## What to work on
Word for word, print each record, dropping any image it holds.

━━━━━ Given information ━━━━━

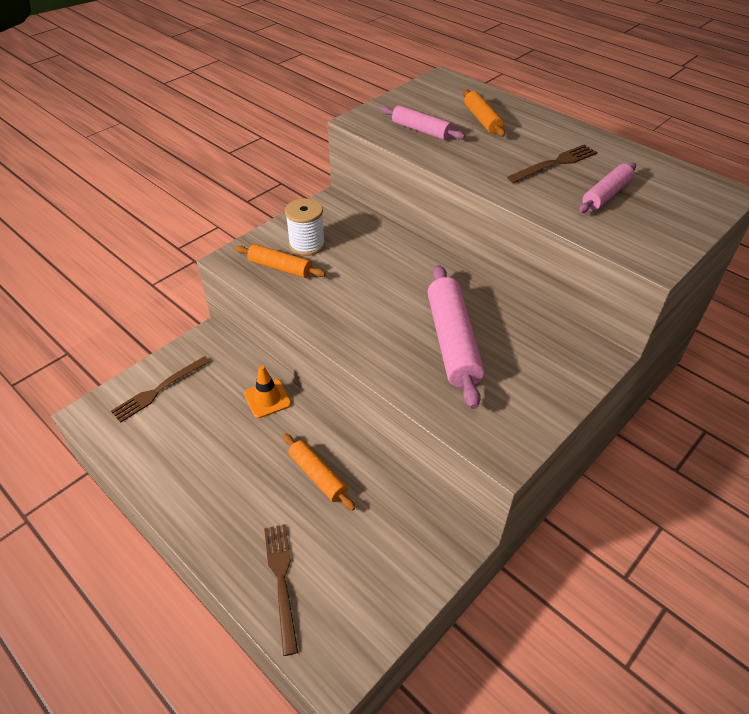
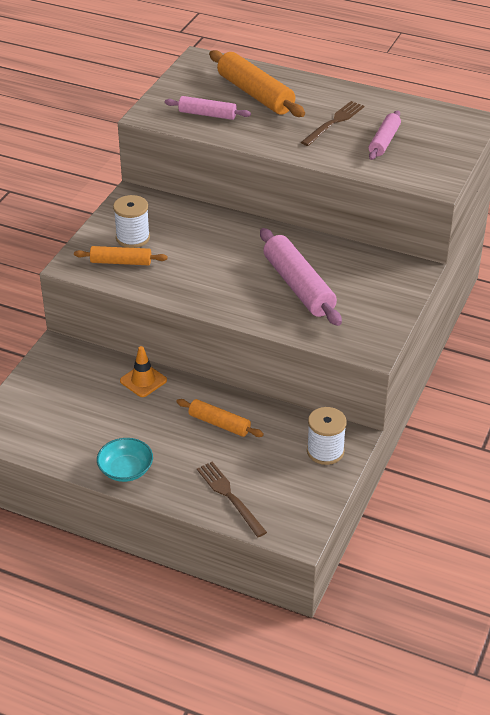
camera: 20 degrees left, 5 degrees down
(159, 390) = (40, 398): brown fork -> none
(191, 504) = (126, 469): none -> turquoise bowl
(419, 552) = (325, 451): none -> white spool
(482, 120) = (255, 94): orange rolling pin -> orange rolling pin, size x1.71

━━━━━

## Your solution
camera: 20 degrees left, 5 degrees down
(159, 390) = (40, 398): brown fork -> none
(191, 504) = (126, 469): none -> turquoise bowl
(419, 552) = (325, 451): none -> white spool
(482, 120) = (255, 94): orange rolling pin -> orange rolling pin, size x1.71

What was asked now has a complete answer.